What is being asked.
Look through the material below. Return exactly the lines from the one with "purple robot [733,294,805,387]" through the one with "grey fork [263,84,309,201]", both included.
* * * * * * * * *
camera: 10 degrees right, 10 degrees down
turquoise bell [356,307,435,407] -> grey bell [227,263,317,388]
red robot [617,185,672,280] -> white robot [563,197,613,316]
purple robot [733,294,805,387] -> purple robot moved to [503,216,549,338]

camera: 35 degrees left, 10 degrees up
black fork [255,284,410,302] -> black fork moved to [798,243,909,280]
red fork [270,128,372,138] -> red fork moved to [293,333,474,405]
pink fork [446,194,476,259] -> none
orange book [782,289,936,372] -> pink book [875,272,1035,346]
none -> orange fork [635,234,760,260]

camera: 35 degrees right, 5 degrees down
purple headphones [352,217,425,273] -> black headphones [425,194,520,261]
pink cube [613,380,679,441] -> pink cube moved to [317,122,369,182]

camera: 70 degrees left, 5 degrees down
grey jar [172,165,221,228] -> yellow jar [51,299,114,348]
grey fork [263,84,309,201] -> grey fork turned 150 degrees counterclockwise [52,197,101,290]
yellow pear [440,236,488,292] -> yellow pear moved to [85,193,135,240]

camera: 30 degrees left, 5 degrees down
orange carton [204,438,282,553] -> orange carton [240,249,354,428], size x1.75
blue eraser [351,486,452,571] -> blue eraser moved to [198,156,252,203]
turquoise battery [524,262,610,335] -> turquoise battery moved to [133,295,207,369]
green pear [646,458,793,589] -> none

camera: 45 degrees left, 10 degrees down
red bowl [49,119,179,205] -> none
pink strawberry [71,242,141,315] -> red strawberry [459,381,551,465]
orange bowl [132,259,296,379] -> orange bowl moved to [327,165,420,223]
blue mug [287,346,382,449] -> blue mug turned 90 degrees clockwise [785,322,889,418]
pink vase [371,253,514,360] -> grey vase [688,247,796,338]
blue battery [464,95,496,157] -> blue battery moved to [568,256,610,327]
* * * * * * * * *
Response to this exercise.
purple robot [733,294,805,387] -> purple robot moved to [503,216,549,338]

camera: 35 degrees left, 10 degrees up
black fork [255,284,410,302] -> black fork moved to [798,243,909,280]
red fork [270,128,372,138] -> red fork moved to [293,333,474,405]
pink fork [446,194,476,259] -> none
orange book [782,289,936,372] -> pink book [875,272,1035,346]
none -> orange fork [635,234,760,260]

camera: 35 degrees right, 5 degrees down
purple headphones [352,217,425,273] -> black headphones [425,194,520,261]
pink cube [613,380,679,441] -> pink cube moved to [317,122,369,182]

camera: 70 degrees left, 5 degrees down
grey jar [172,165,221,228] -> yellow jar [51,299,114,348]
grey fork [263,84,309,201] -> grey fork turned 150 degrees counterclockwise [52,197,101,290]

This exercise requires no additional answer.